Work request: All records after this line are to be returned verbatim.

---- Excerpted records

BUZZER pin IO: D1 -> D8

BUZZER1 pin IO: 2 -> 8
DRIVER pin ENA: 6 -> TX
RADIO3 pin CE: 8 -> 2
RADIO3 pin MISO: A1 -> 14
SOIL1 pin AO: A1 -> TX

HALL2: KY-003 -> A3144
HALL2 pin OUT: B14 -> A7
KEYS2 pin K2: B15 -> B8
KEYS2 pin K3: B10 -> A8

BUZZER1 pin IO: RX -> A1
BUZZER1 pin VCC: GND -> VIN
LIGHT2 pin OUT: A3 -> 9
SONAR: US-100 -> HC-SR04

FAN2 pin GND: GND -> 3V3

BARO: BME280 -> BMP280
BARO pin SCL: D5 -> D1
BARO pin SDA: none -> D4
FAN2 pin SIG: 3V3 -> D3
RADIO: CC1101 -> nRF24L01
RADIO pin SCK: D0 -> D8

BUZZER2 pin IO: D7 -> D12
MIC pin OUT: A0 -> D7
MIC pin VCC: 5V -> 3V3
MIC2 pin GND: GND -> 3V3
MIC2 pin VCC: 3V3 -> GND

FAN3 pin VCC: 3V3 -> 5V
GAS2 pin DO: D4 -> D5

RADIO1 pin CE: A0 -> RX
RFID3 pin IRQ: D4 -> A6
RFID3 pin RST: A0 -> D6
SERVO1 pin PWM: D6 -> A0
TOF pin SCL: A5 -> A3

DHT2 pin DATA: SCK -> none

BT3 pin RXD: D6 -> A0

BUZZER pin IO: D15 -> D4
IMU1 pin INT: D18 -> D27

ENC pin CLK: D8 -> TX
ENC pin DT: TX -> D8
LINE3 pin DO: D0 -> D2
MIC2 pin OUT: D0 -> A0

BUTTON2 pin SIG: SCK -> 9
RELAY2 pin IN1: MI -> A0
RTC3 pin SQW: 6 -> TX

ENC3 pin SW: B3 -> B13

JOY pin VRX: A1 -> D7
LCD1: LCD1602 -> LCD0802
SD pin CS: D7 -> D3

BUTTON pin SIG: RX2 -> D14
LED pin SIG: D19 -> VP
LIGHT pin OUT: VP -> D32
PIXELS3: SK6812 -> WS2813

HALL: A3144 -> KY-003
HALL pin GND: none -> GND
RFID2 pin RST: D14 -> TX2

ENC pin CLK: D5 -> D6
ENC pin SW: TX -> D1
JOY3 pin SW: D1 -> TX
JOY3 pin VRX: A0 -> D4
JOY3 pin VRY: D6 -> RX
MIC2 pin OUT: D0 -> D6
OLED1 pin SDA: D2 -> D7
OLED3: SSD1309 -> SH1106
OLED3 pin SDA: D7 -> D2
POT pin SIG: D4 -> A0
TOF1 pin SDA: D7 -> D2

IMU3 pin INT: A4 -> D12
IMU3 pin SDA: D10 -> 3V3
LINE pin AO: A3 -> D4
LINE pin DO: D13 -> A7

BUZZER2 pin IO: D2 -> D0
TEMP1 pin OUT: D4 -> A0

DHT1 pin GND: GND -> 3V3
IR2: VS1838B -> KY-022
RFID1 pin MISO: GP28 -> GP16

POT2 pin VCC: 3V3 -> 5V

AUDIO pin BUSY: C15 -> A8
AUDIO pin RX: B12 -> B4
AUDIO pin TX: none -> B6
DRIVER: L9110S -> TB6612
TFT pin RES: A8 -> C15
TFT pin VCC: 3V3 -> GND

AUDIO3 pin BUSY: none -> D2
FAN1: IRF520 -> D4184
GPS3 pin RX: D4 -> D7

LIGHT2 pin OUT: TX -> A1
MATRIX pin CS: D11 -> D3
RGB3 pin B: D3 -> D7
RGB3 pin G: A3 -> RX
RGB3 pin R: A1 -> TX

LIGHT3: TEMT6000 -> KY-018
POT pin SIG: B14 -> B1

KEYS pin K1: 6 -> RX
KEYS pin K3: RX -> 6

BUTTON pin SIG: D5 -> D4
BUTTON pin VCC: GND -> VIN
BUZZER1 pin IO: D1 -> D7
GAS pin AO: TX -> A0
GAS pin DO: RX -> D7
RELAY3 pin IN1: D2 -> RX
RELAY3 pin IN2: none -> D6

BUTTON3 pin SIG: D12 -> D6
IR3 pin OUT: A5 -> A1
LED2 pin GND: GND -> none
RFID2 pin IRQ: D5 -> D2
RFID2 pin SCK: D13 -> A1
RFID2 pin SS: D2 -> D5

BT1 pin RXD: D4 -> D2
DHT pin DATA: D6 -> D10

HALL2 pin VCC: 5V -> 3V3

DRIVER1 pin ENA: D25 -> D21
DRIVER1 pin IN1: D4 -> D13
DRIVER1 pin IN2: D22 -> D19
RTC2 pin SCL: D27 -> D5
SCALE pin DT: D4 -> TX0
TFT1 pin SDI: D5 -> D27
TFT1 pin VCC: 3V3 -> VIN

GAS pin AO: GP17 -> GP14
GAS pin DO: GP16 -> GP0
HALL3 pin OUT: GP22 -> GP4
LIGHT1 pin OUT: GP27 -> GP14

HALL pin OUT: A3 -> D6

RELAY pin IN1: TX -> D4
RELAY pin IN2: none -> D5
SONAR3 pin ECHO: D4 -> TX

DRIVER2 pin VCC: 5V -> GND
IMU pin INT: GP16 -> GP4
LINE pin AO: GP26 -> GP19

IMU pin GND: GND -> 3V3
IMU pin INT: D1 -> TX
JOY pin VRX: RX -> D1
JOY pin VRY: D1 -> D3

--------

Exercise solution:
BUZZER pin IO: D1 -> D8

BUZZER1 pin IO: 2 -> 8
DRIVER pin ENA: 6 -> TX
RADIO3 pin CE: 8 -> 2
RADIO3 pin MISO: A1 -> 14
SOIL1 pin AO: A1 -> TX

HALL2: KY-003 -> A3144
HALL2 pin OUT: B14 -> A7
KEYS2 pin K2: B15 -> B8
KEYS2 pin K3: B10 -> A8

BUZZER1 pin IO: RX -> A1
BUZZER1 pin VCC: GND -> VIN
LIGHT2 pin OUT: A3 -> 9
SONAR: US-100 -> HC-SR04

FAN2 pin GND: GND -> 3V3

BARO: BME280 -> BMP280
BARO pin SCL: D5 -> D1
BARO pin SDA: none -> D4
FAN2 pin SIG: 3V3 -> D3
RADIO: CC1101 -> nRF24L01
RADIO pin SCK: D0 -> D8

BUZZER2 pin IO: D7 -> D12
MIC pin OUT: A0 -> D7
MIC pin VCC: 5V -> 3V3
MIC2 pin GND: GND -> 3V3
MIC2 pin VCC: 3V3 -> GND

FAN3 pin VCC: 3V3 -> 5V
GAS2 pin DO: D4 -> D5

RADIO1 pin CE: A0 -> RX
RFID3 pin IRQ: D4 -> A6
RFID3 pin RST: A0 -> D6
SERVO1 pin PWM: D6 -> A0
TOF pin SCL: A5 -> A3

DHT2 pin DATA: SCK -> none

BT3 pin RXD: D6 -> A0

BUZZER pin IO: D15 -> D4
IMU1 pin INT: D18 -> D27

ENC pin CLK: D8 -> TX
ENC pin DT: TX -> D8
LINE3 pin DO: D0 -> D2
MIC2 pin OUT: D0 -> A0

BUTTON2 pin SIG: SCK -> 9
RELAY2 pin IN1: MI -> A0
RTC3 pin SQW: 6 -> TX

ENC3 pin SW: B3 -> B13

JOY pin VRX: A1 -> D7
LCD1: LCD1602 -> LCD0802
SD pin CS: D7 -> D3

BUTTON pin SIG: RX2 -> D14
LED pin SIG: D19 -> VP
LIGHT pin OUT: VP -> D32
PIXELS3: SK6812 -> WS2813

HALL: A3144 -> KY-003
HALL pin GND: none -> GND
RFID2 pin RST: D14 -> TX2

ENC pin CLK: D5 -> D6
ENC pin SW: TX -> D1
JOY3 pin SW: D1 -> TX
JOY3 pin VRX: A0 -> D4
JOY3 pin VRY: D6 -> RX
MIC2 pin OUT: D0 -> D6
OLED1 pin SDA: D2 -> D7
OLED3: SSD1309 -> SH1106
OLED3 pin SDA: D7 -> D2
POT pin SIG: D4 -> A0
TOF1 pin SDA: D7 -> D2

IMU3 pin INT: A4 -> D12
IMU3 pin SDA: D10 -> 3V3
LINE pin AO: A3 -> D4
LINE pin DO: D13 -> A7

BUZZER2 pin IO: D2 -> D0
TEMP1 pin OUT: D4 -> A0

DHT1 pin GND: GND -> 3V3
IR2: VS1838B -> KY-022
RFID1 pin MISO: GP28 -> GP16

POT2 pin VCC: 3V3 -> 5V

AUDIO pin BUSY: C15 -> A8
AUDIO pin RX: B12 -> B4
AUDIO pin TX: none -> B6
DRIVER: L9110S -> TB6612
TFT pin RES: A8 -> C15
TFT pin VCC: 3V3 -> GND

AUDIO3 pin BUSY: none -> D2
FAN1: IRF520 -> D4184
GPS3 pin RX: D4 -> D7

LIGHT2 pin OUT: TX -> A1
MATRIX pin CS: D11 -> D3
RGB3 pin B: D3 -> D7
RGB3 pin G: A3 -> RX
RGB3 pin R: A1 -> TX

LIGHT3: TEMT6000 -> KY-018
POT pin SIG: B14 -> B1

KEYS pin K1: 6 -> RX
KEYS pin K3: RX -> 6

BUTTON pin SIG: D5 -> D4
BUTTON pin VCC: GND -> VIN
BUZZER1 pin IO: D1 -> D7
GAS pin AO: TX -> A0
GAS pin DO: RX -> D7
RELAY3 pin IN1: D2 -> RX
RELAY3 pin IN2: none -> D6

BUTTON3 pin SIG: D12 -> D6
IR3 pin OUT: A5 -> A1
LED2 pin GND: GND -> none
RFID2 pin IRQ: D5 -> D2
RFID2 pin SCK: D13 -> A1
RFID2 pin SS: D2 -> D5

BT1 pin RXD: D4 -> D2
DHT pin DATA: D6 -> D10

HALL2 pin VCC: 5V -> 3V3

DRIVER1 pin ENA: D25 -> D21
DRIVER1 pin IN1: D4 -> D13
DRIVER1 pin IN2: D22 -> D19
RTC2 pin SCL: D27 -> D5
SCALE pin DT: D4 -> TX0
TFT1 pin SDI: D5 -> D27
TFT1 pin VCC: 3V3 -> VIN

GAS pin AO: GP17 -> GP14
GAS pin DO: GP16 -> GP0
HALL3 pin OUT: GP22 -> GP4
LIGHT1 pin OUT: GP27 -> GP14

HALL pin OUT: A3 -> D6

RELAY pin IN1: TX -> D4
RELAY pin IN2: none -> D5
SONAR3 pin ECHO: D4 -> TX

DRIVER2 pin VCC: 5V -> GND
IMU pin INT: GP16 -> GP4
LINE pin AO: GP26 -> GP19

IMU pin GND: GND -> 3V3
IMU pin INT: D1 -> TX
JOY pin VRX: RX -> D1
JOY pin VRY: D1 -> D3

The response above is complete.